▸ Task goal
Would you copy the line that includes "(292, 145) = (451, 144): red cupcake -> none" and every line that follows it, down to the last line of the listing below, exactly as they stand?

▸ Recorded data

******

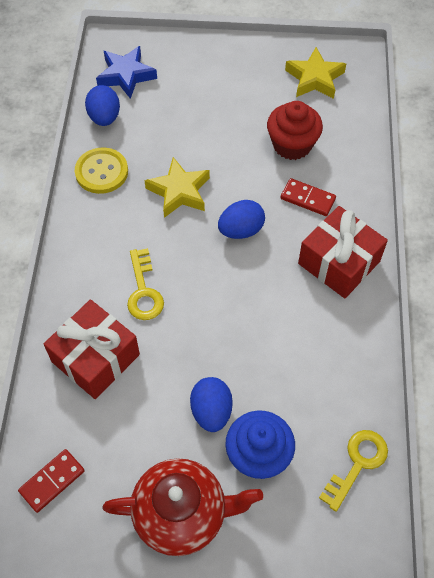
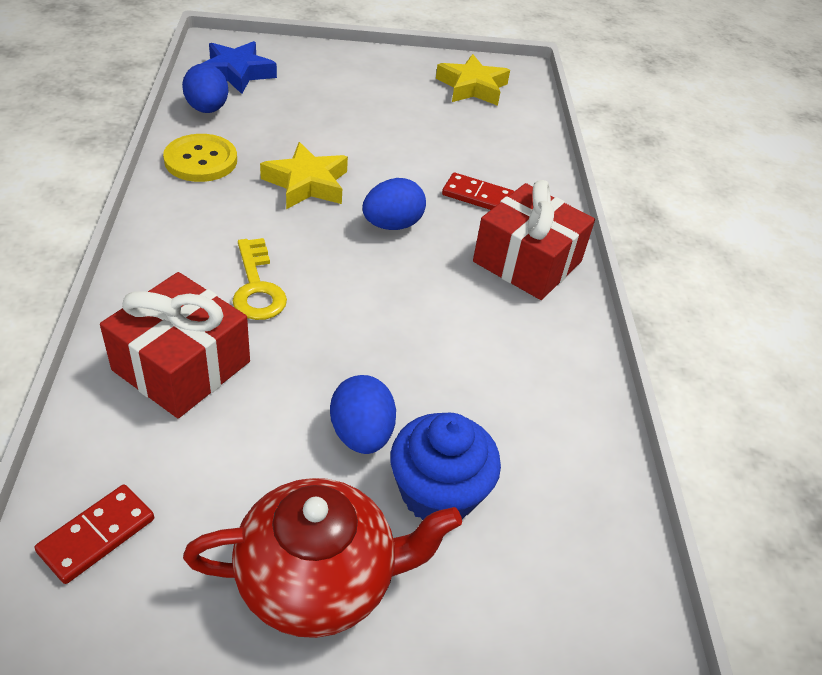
camera: 10 degrees left, 15 degrees down
(292, 145) = (451, 144): red cupcake -> none
(357, 463) = (591, 502): yellow key -> none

******

▸ Result for this exercise
(292, 145) = (451, 144): red cupcake -> none
(357, 463) = (591, 502): yellow key -> none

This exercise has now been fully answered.